*About this exercise*:
Reproduce exactly the lines of the material beneath, from the line that contains "brown goblet: 3 -> 2" to the line that contains "red toothbrush: 10 -> 9", both included, and no other lines.

*Records supplied*:
= Beginning of Section =
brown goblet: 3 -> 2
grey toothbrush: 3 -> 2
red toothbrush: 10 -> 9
= End of Section =
= Beginning of Section =
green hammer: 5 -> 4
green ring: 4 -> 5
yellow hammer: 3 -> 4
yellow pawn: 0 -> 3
= End of Section =
*Finished exercise*:
brown goblet: 3 -> 2
grey toothbrush: 3 -> 2
red toothbrush: 10 -> 9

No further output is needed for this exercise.